**WHAT IS NEEDED**
Go to the line containing "R3: 3.3k (N035, N041) -> none" in the records below. Repeat it and the lines after it exactly, all the way to the end.

**ENTRIES SUPPLIED**
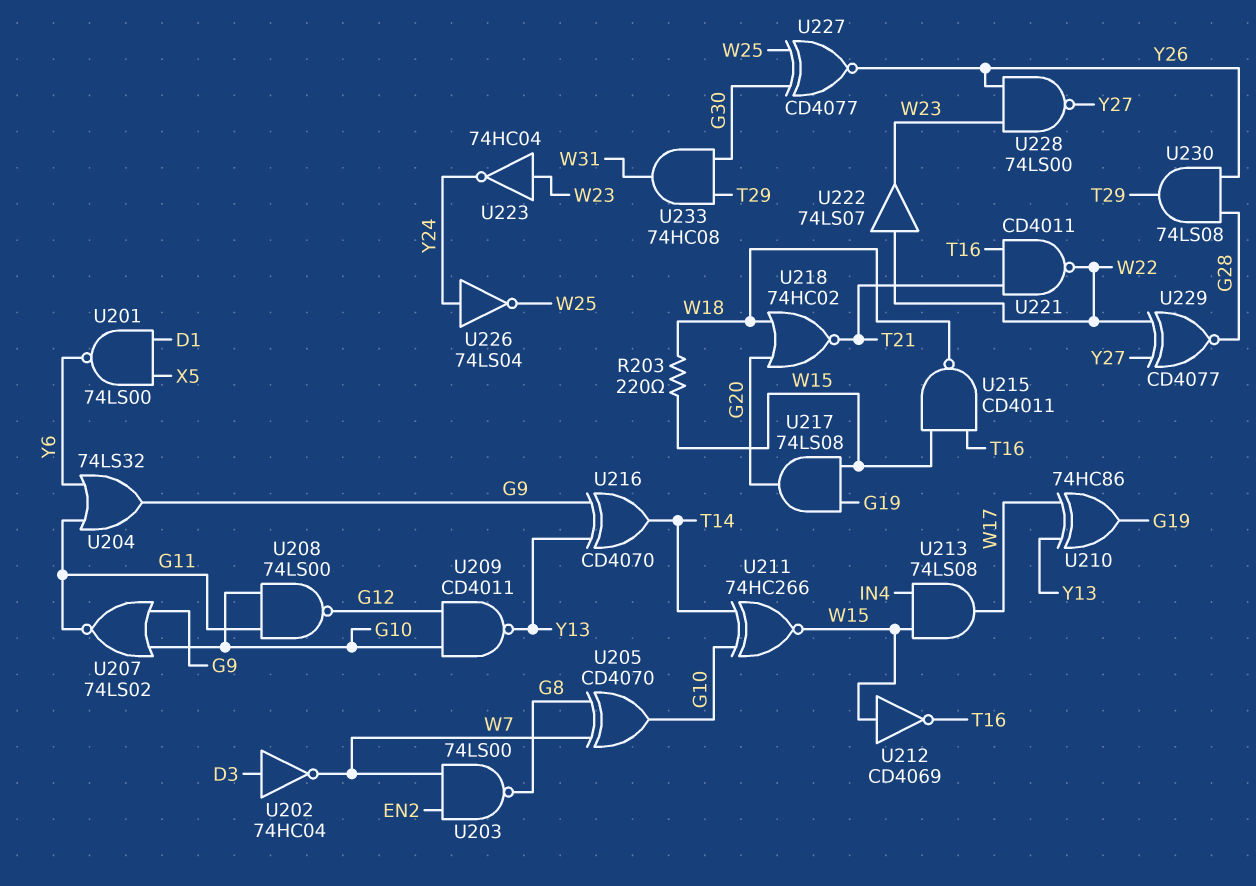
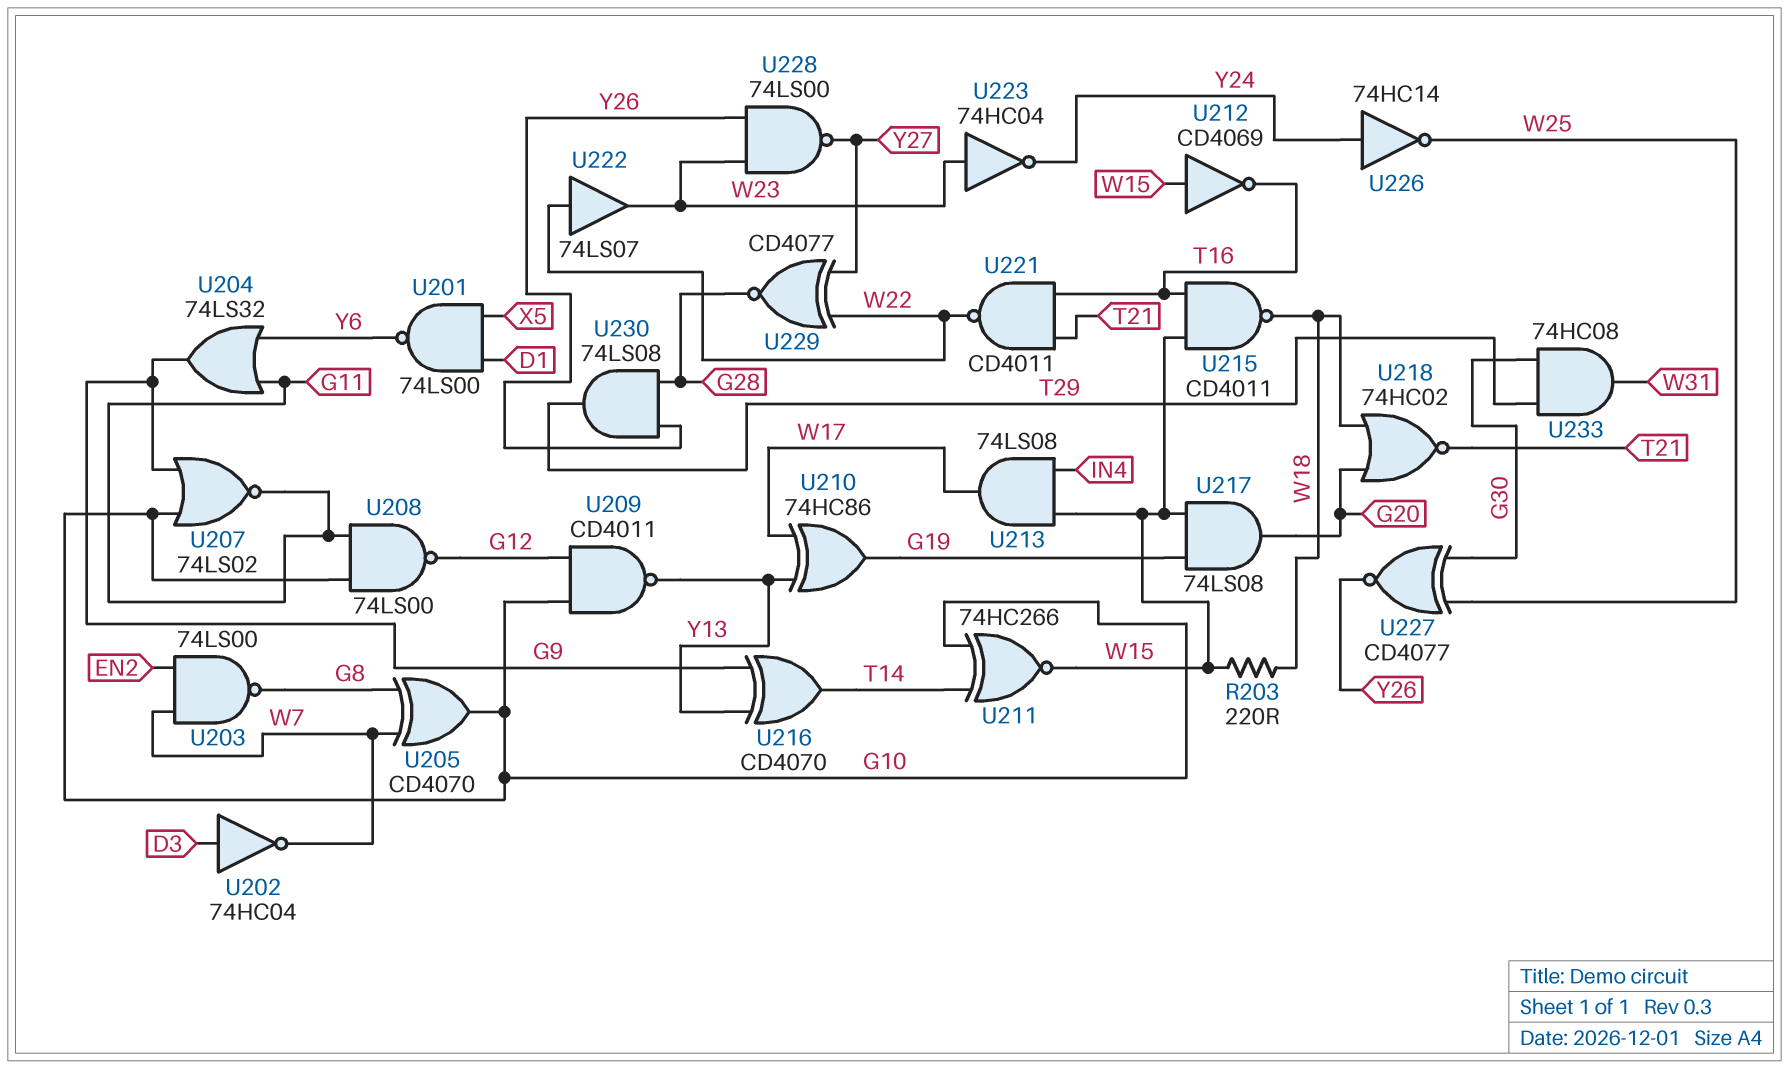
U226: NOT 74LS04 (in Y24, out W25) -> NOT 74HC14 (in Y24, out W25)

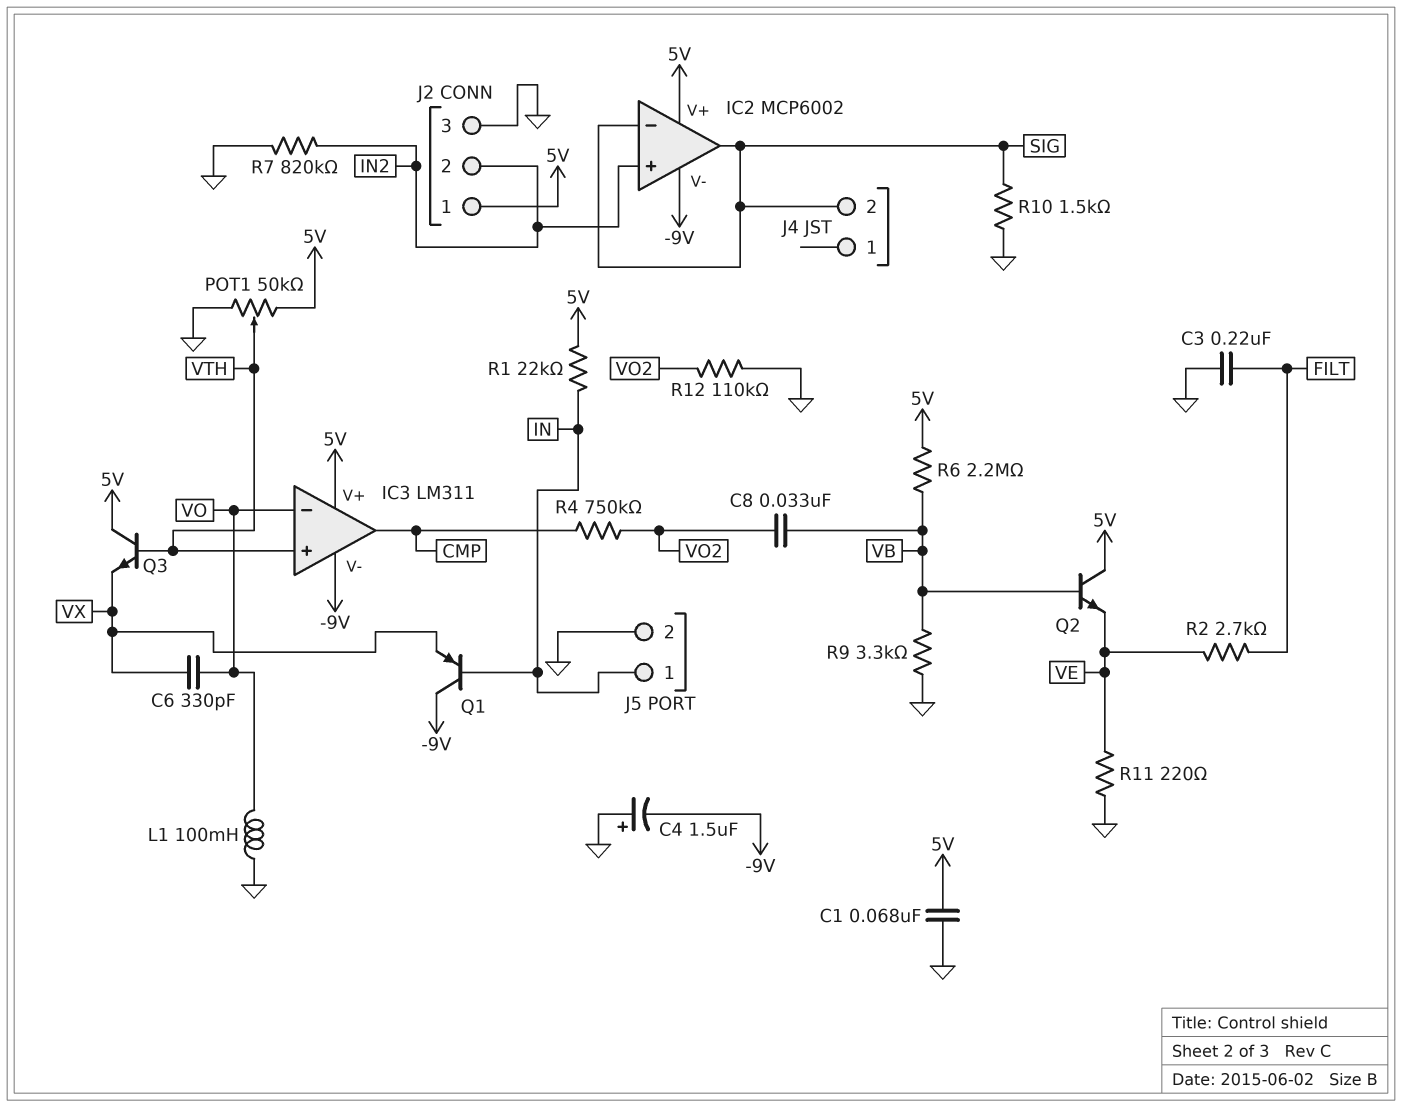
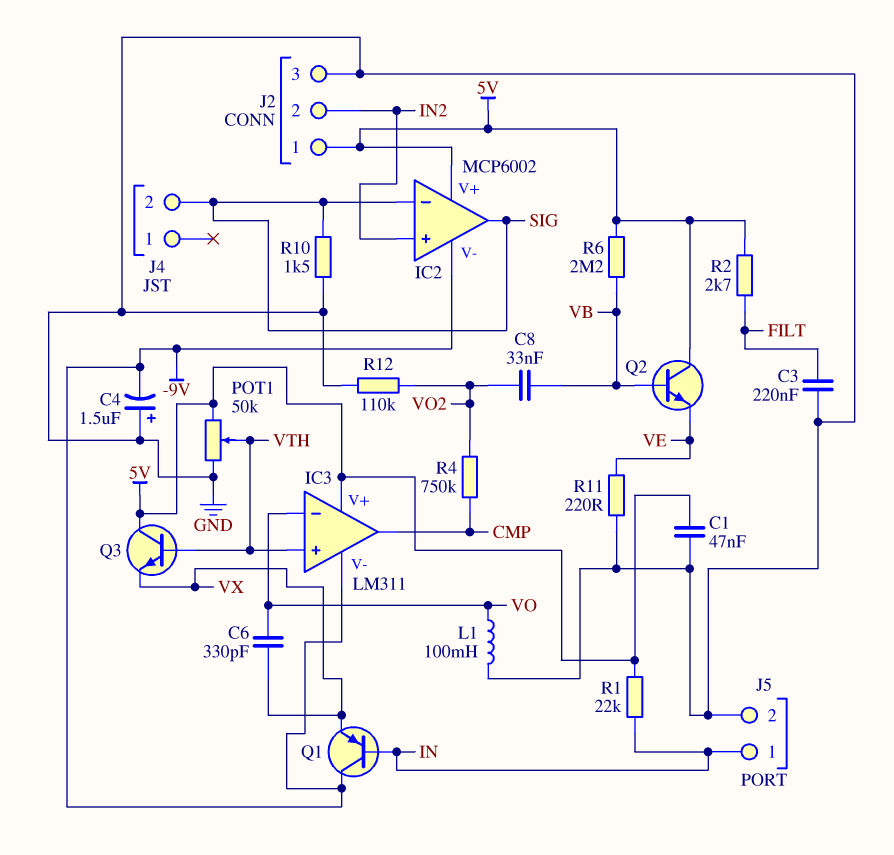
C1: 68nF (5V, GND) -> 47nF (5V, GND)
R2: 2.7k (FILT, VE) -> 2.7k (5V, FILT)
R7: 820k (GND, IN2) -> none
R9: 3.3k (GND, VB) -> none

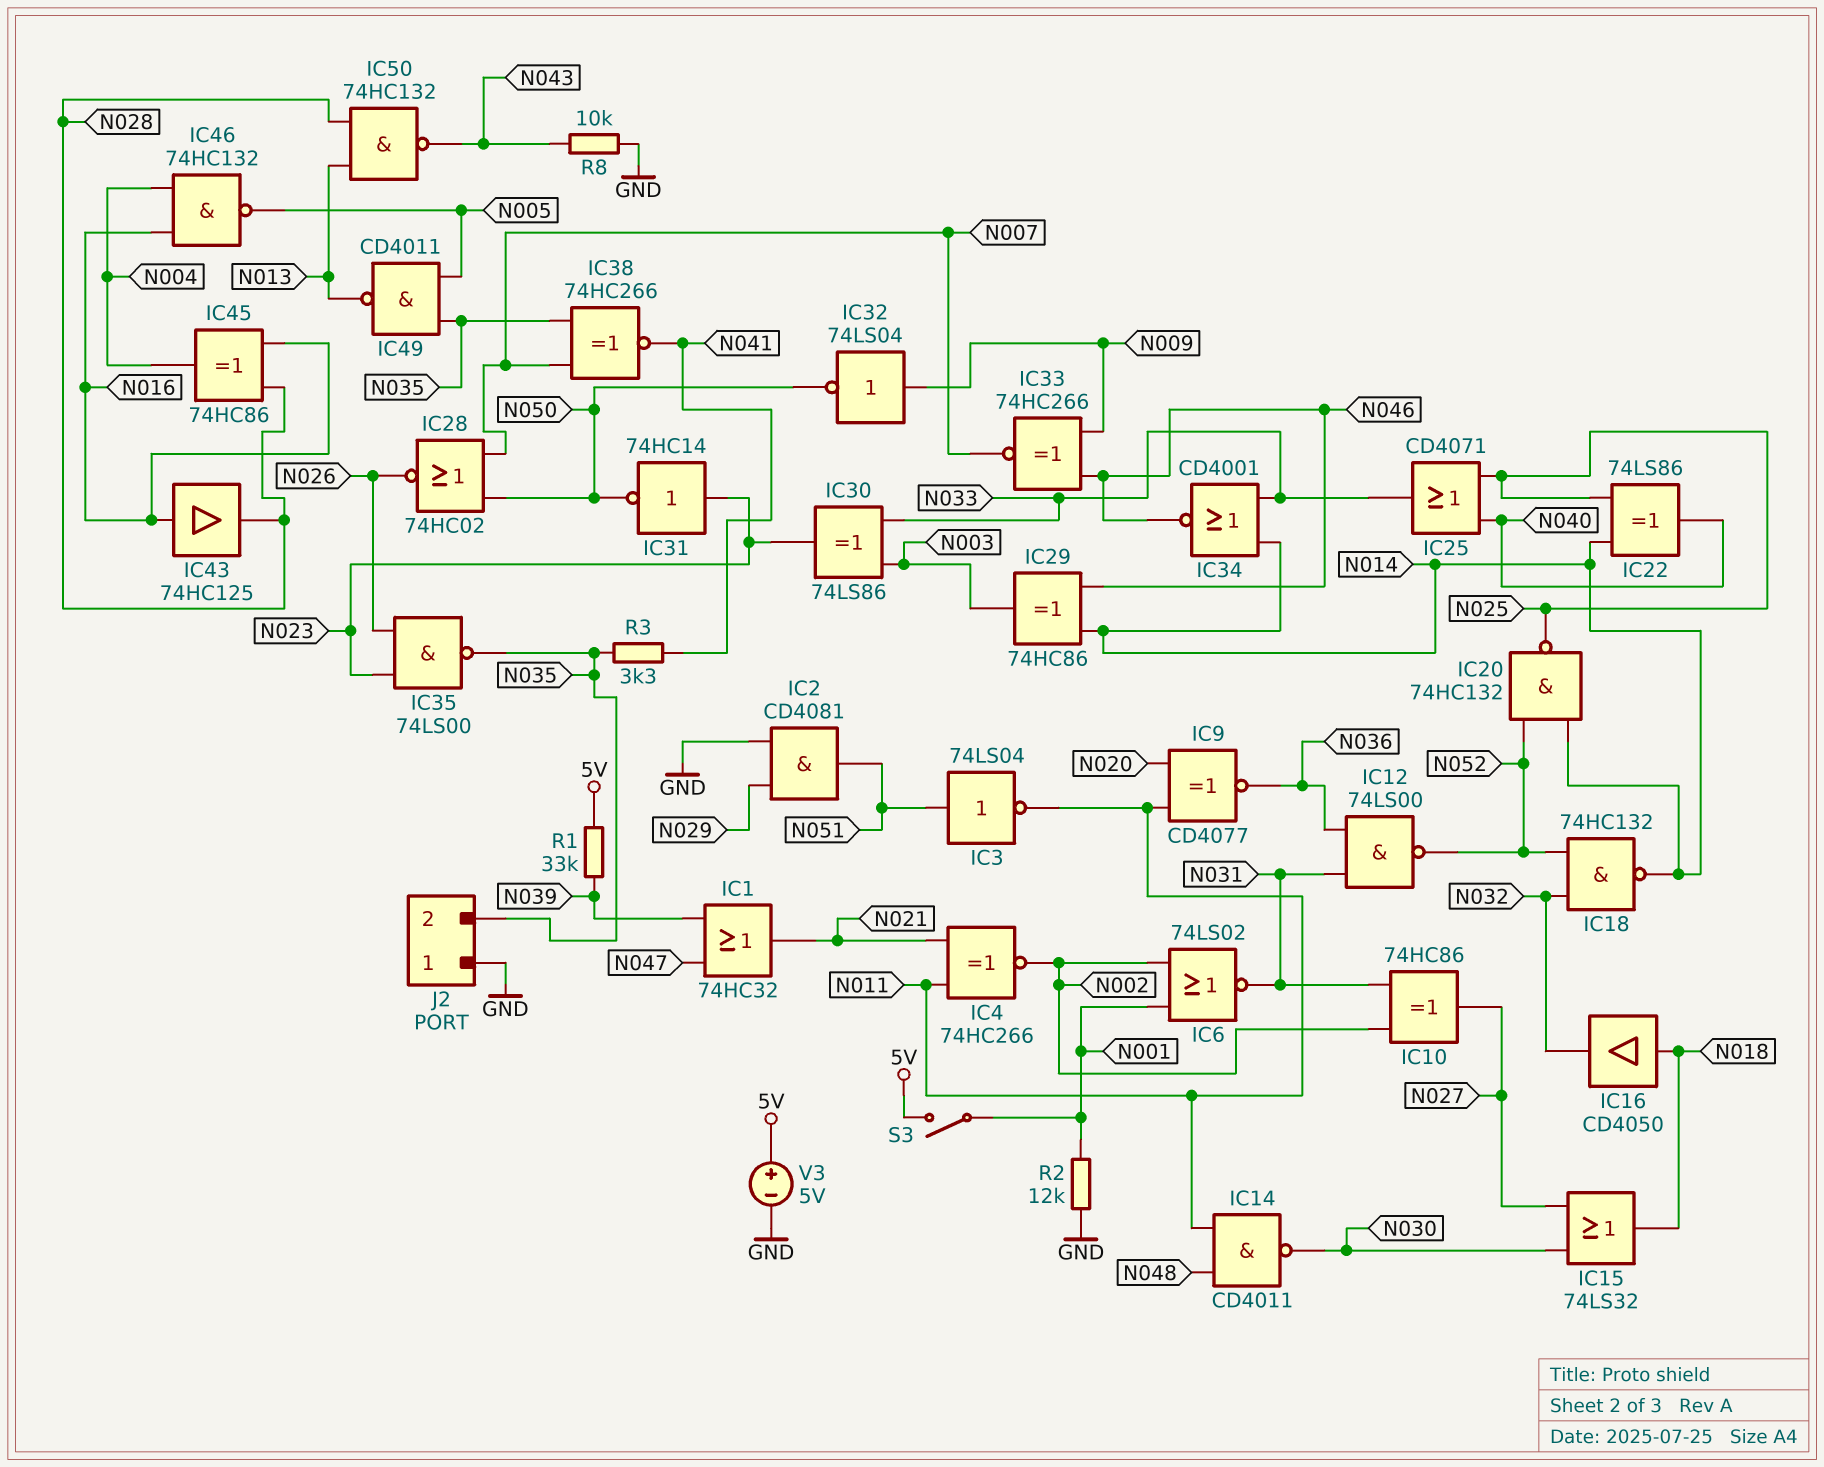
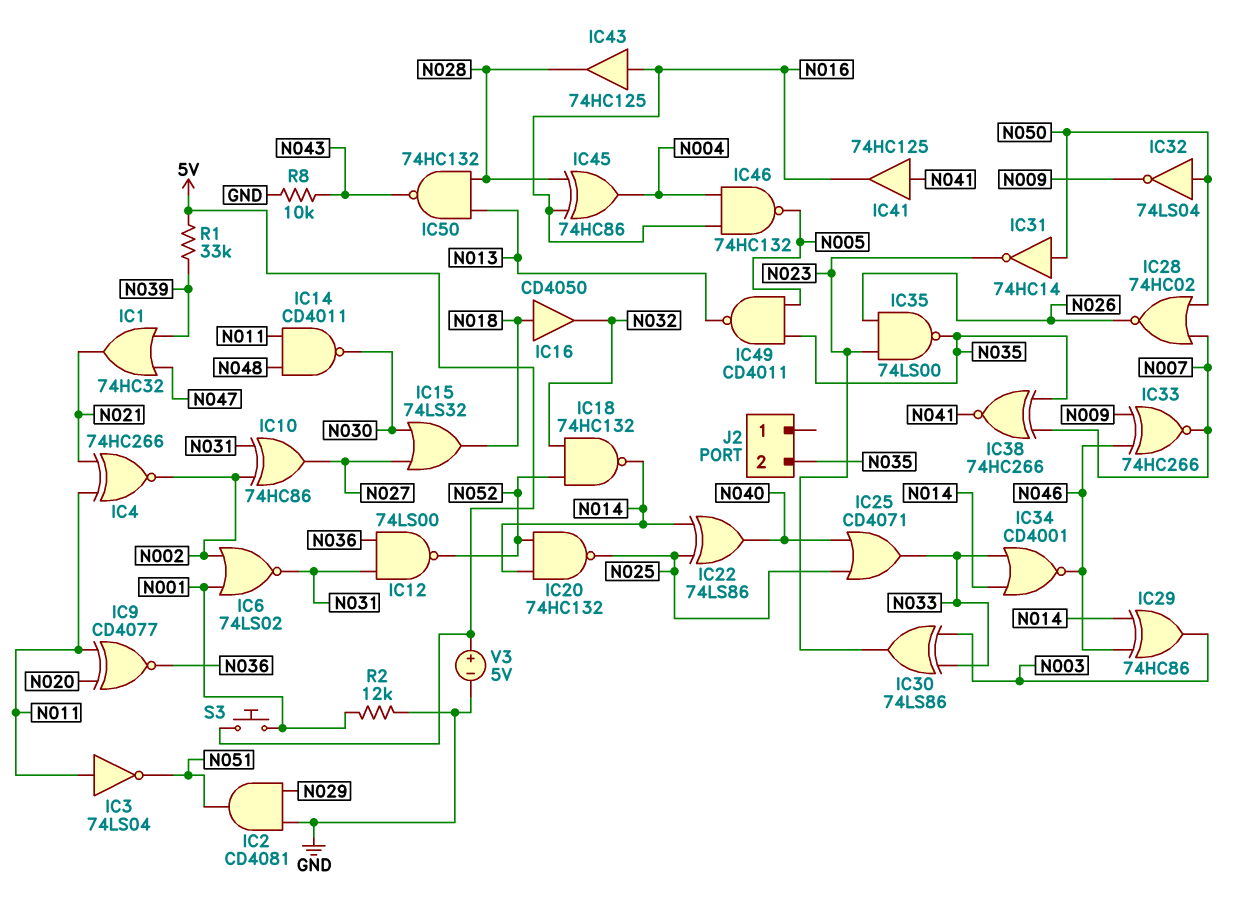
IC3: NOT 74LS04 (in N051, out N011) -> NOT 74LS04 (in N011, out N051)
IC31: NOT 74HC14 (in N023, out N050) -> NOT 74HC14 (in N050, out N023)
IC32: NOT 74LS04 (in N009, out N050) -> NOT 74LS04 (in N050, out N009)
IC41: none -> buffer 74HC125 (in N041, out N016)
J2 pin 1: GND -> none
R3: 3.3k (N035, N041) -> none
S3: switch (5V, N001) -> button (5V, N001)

**ANSWER SECTION**
R3: 3.3k (N035, N041) -> none
S3: switch (5V, N001) -> button (5V, N001)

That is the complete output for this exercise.